Transcribe the records below exactly, from their first line through the line containing "Q4: PNP 2N3906". Omit every line after it.

"""

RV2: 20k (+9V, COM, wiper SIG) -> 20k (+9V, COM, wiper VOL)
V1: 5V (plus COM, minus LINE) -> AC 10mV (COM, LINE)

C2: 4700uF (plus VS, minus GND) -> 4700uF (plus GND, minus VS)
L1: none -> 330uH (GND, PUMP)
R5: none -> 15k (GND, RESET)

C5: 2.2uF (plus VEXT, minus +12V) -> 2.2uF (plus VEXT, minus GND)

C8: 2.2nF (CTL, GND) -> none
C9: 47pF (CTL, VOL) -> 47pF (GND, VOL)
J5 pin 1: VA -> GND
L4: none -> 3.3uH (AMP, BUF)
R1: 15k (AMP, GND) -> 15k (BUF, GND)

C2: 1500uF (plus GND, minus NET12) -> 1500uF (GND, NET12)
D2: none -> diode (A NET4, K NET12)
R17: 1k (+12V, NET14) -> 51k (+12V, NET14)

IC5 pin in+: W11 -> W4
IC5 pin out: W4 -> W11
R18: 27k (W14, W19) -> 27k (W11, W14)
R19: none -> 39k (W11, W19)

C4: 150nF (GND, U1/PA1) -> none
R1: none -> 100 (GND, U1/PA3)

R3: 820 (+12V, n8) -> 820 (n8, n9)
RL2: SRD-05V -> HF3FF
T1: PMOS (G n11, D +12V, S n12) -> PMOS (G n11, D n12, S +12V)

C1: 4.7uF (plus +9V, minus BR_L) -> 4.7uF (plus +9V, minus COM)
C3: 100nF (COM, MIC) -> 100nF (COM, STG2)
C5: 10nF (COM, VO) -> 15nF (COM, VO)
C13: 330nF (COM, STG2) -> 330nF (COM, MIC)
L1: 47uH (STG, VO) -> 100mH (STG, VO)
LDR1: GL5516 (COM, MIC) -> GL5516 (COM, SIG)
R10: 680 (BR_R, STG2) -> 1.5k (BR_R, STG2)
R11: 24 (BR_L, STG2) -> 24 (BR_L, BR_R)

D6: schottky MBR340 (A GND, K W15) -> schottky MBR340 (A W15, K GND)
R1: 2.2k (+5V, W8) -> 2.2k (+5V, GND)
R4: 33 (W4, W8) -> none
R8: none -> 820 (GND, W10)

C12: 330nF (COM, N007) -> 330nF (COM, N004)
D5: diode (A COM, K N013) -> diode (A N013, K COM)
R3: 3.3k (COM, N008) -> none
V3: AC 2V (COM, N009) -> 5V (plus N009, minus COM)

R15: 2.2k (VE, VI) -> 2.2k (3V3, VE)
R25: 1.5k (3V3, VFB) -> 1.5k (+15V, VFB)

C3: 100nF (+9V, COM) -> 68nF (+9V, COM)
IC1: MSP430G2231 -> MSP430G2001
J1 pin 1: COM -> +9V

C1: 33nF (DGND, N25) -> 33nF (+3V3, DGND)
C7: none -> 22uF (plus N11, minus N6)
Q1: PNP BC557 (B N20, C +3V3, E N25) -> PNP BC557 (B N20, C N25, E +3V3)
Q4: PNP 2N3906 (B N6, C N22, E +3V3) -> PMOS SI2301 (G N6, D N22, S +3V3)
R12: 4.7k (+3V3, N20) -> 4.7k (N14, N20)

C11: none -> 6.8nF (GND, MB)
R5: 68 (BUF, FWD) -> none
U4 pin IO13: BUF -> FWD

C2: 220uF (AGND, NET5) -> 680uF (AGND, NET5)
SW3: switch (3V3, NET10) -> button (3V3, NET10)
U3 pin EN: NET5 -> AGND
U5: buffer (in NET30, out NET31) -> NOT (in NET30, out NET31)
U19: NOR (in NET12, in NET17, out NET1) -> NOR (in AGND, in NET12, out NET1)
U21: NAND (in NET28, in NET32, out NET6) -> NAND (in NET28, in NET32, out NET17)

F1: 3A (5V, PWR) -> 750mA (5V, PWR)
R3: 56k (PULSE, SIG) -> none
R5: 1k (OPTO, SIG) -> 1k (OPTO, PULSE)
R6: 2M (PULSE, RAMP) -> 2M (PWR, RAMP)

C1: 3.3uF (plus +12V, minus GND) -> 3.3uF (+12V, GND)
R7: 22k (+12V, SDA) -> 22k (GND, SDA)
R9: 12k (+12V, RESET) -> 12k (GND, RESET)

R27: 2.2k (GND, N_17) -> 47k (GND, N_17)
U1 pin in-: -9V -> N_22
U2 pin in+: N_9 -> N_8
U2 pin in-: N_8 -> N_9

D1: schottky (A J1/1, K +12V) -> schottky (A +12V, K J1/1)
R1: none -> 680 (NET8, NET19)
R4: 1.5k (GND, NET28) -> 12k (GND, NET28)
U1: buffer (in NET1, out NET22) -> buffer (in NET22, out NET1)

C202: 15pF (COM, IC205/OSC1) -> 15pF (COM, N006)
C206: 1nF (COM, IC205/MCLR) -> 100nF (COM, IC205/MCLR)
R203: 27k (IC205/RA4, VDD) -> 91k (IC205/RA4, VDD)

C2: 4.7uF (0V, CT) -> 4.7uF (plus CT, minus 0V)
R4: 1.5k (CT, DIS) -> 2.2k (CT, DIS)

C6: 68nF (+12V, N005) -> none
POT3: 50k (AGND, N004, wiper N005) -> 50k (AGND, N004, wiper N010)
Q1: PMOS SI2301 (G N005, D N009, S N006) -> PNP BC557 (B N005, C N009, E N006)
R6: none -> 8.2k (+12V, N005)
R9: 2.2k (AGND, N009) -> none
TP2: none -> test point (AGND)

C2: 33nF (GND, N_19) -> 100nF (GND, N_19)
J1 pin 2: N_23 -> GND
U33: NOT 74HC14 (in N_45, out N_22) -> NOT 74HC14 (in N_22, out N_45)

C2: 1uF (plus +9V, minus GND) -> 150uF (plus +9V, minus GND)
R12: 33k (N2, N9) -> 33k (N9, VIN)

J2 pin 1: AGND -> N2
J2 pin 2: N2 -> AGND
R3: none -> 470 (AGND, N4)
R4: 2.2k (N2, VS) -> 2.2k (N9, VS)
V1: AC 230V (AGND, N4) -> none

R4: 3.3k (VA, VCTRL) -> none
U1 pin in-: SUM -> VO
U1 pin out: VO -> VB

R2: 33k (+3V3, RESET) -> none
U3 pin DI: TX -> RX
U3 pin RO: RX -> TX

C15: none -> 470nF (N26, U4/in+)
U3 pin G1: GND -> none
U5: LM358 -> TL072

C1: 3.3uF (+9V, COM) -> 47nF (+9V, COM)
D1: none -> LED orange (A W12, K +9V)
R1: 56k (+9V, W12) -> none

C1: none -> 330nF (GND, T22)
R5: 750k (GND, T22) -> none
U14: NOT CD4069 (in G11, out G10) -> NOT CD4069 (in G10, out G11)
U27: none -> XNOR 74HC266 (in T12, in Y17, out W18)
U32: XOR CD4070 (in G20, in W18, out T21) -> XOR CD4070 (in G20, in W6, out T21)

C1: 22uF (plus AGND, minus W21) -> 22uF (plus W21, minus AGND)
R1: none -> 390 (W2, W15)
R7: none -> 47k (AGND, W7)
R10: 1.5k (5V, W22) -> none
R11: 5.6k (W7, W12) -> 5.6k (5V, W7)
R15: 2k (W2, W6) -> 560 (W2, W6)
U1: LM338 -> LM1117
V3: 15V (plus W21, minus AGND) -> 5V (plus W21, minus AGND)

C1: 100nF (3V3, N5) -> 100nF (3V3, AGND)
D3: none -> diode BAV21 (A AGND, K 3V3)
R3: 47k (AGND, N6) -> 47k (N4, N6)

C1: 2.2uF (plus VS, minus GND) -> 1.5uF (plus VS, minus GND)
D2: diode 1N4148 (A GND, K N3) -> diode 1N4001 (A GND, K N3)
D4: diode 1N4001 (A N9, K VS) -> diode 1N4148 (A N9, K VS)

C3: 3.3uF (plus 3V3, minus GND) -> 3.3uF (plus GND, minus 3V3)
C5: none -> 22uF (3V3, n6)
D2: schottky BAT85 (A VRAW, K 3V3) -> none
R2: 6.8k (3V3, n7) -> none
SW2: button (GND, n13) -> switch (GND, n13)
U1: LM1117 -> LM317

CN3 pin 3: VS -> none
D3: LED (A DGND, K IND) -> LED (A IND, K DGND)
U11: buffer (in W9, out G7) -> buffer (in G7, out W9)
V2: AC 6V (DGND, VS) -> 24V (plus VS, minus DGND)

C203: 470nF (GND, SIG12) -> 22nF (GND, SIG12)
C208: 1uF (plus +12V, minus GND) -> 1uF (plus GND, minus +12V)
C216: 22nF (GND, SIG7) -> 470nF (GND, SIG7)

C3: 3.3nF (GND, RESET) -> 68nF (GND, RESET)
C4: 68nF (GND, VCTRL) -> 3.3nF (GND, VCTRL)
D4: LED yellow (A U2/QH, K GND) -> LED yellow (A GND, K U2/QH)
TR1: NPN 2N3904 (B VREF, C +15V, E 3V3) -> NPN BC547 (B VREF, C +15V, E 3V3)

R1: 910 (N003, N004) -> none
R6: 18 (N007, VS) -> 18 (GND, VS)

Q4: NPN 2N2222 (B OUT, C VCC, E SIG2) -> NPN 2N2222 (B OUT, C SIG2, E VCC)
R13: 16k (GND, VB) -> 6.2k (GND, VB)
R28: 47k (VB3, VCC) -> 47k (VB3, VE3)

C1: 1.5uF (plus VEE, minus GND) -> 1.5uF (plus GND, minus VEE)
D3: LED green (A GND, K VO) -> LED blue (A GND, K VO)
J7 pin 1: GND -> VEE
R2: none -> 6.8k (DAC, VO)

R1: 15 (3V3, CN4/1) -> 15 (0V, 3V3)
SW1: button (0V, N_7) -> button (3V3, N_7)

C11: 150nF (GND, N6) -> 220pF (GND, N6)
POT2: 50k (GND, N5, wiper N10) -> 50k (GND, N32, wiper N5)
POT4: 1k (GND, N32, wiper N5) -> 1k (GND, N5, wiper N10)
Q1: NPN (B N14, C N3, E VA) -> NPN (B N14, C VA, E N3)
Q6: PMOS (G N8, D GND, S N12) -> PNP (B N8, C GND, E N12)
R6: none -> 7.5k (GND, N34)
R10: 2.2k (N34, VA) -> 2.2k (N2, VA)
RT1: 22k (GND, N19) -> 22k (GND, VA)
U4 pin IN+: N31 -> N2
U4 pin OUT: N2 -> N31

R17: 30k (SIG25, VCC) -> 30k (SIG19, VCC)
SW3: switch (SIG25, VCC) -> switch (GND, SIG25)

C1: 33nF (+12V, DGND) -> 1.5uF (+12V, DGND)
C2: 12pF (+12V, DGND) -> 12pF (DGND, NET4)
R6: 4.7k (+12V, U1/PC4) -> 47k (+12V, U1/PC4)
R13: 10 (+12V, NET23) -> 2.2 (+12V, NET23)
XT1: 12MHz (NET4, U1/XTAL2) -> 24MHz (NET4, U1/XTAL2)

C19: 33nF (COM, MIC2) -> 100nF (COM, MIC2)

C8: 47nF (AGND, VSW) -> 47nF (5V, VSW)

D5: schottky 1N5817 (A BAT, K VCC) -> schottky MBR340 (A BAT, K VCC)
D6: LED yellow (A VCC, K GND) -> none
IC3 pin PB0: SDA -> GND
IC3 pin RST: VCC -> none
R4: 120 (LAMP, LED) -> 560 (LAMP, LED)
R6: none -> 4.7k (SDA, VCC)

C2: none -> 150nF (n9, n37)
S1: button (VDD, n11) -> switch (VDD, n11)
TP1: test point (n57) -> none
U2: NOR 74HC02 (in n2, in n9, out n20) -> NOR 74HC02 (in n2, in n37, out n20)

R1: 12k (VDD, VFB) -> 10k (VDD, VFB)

"""

RESULT OF THE EXERCISE:
RV2: 20k (+9V, COM, wiper SIG) -> 20k (+9V, COM, wiper VOL)
V1: 5V (plus COM, minus LINE) -> AC 10mV (COM, LINE)

C2: 4700uF (plus VS, minus GND) -> 4700uF (plus GND, minus VS)
L1: none -> 330uH (GND, PUMP)
R5: none -> 15k (GND, RESET)

C5: 2.2uF (plus VEXT, minus +12V) -> 2.2uF (plus VEXT, minus GND)

C8: 2.2nF (CTL, GND) -> none
C9: 47pF (CTL, VOL) -> 47pF (GND, VOL)
J5 pin 1: VA -> GND
L4: none -> 3.3uH (AMP, BUF)
R1: 15k (AMP, GND) -> 15k (BUF, GND)

C2: 1500uF (plus GND, minus NET12) -> 1500uF (GND, NET12)
D2: none -> diode (A NET4, K NET12)
R17: 1k (+12V, NET14) -> 51k (+12V, NET14)

IC5 pin in+: W11 -> W4
IC5 pin out: W4 -> W11
R18: 27k (W14, W19) -> 27k (W11, W14)
R19: none -> 39k (W11, W19)

C4: 150nF (GND, U1/PA1) -> none
R1: none -> 100 (GND, U1/PA3)

R3: 820 (+12V, n8) -> 820 (n8, n9)
RL2: SRD-05V -> HF3FF
T1: PMOS (G n11, D +12V, S n12) -> PMOS (G n11, D n12, S +12V)

C1: 4.7uF (plus +9V, minus BR_L) -> 4.7uF (plus +9V, minus COM)
C3: 100nF (COM, MIC) -> 100nF (COM, STG2)
C5: 10nF (COM, VO) -> 15nF (COM, VO)
C13: 330nF (COM, STG2) -> 330nF (COM, MIC)
L1: 47uH (STG, VO) -> 100mH (STG, VO)
LDR1: GL5516 (COM, MIC) -> GL5516 (COM, SIG)
R10: 680 (BR_R, STG2) -> 1.5k (BR_R, STG2)
R11: 24 (BR_L, STG2) -> 24 (BR_L, BR_R)

D6: schottky MBR340 (A GND, K W15) -> schottky MBR340 (A W15, K GND)
R1: 2.2k (+5V, W8) -> 2.2k (+5V, GND)
R4: 33 (W4, W8) -> none
R8: none -> 820 (GND, W10)

C12: 330nF (COM, N007) -> 330nF (COM, N004)
D5: diode (A COM, K N013) -> diode (A N013, K COM)
R3: 3.3k (COM, N008) -> none
V3: AC 2V (COM, N009) -> 5V (plus N009, minus COM)

R15: 2.2k (VE, VI) -> 2.2k (3V3, VE)
R25: 1.5k (3V3, VFB) -> 1.5k (+15V, VFB)

C3: 100nF (+9V, COM) -> 68nF (+9V, COM)
IC1: MSP430G2231 -> MSP430G2001
J1 pin 1: COM -> +9V

C1: 33nF (DGND, N25) -> 33nF (+3V3, DGND)
C7: none -> 22uF (plus N11, minus N6)
Q1: PNP BC557 (B N20, C +3V3, E N25) -> PNP BC557 (B N20, C N25, E +3V3)
Q4: PNP 2N3906 (B N6, C N22, E +3V3) -> PMOS SI2301 (G N6, D N22, S +3V3)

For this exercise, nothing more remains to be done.